┌──
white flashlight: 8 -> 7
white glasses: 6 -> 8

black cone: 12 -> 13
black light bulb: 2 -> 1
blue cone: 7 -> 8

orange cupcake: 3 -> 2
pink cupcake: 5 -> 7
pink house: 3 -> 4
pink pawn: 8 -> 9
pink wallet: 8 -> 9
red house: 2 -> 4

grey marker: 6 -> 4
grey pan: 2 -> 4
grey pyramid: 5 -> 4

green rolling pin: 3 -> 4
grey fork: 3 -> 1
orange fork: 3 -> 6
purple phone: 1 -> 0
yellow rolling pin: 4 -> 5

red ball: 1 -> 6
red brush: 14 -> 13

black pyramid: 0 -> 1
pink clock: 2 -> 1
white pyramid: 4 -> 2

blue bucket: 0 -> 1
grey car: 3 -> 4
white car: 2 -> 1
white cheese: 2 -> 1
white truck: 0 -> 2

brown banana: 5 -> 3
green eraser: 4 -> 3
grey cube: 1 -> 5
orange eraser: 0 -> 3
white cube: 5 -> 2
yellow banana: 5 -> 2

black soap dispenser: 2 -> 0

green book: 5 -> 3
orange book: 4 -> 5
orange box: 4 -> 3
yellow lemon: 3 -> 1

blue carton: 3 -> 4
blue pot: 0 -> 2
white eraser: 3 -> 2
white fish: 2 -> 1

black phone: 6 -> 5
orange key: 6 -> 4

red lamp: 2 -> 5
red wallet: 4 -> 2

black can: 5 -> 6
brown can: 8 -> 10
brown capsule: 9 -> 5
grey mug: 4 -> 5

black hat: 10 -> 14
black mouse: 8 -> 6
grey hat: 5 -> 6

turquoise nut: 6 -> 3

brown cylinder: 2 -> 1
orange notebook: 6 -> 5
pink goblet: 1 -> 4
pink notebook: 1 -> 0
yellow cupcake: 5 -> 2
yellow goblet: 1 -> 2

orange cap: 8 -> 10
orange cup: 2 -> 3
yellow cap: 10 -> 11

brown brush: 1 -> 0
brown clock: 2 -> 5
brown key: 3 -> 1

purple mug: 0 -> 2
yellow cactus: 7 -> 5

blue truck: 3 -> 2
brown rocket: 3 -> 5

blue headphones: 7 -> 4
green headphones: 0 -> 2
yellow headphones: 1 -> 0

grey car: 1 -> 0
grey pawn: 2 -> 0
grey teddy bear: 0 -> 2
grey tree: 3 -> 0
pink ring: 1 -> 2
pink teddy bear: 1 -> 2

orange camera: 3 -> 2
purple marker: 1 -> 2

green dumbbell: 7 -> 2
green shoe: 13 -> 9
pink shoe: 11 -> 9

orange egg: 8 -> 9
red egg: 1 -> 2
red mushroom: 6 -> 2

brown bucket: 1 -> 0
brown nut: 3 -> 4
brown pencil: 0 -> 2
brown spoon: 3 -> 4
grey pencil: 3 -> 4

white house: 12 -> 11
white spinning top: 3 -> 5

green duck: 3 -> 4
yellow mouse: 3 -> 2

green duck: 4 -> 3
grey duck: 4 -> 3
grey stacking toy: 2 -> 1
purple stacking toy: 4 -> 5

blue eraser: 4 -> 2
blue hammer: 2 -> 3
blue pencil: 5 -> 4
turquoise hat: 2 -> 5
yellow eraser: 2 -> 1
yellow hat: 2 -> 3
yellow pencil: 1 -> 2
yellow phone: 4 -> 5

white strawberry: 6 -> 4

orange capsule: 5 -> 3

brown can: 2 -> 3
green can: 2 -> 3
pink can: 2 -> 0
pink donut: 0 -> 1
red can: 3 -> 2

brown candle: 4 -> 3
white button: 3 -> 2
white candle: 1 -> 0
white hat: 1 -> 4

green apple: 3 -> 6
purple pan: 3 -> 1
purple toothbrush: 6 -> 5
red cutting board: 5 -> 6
└──
• [Work order]
Although the records may continue, retype only the lines from the first one through the one containing "purple phone: 1 -> 0", exactly as they appear.

• [Task result]
white flashlight: 8 -> 7
white glasses: 6 -> 8

black cone: 12 -> 13
black light bulb: 2 -> 1
blue cone: 7 -> 8

orange cupcake: 3 -> 2
pink cupcake: 5 -> 7
pink house: 3 -> 4
pink pawn: 8 -> 9
pink wallet: 8 -> 9
red house: 2 -> 4

grey marker: 6 -> 4
grey pan: 2 -> 4
grey pyramid: 5 -> 4

green rolling pin: 3 -> 4
grey fork: 3 -> 1
orange fork: 3 -> 6
purple phone: 1 -> 0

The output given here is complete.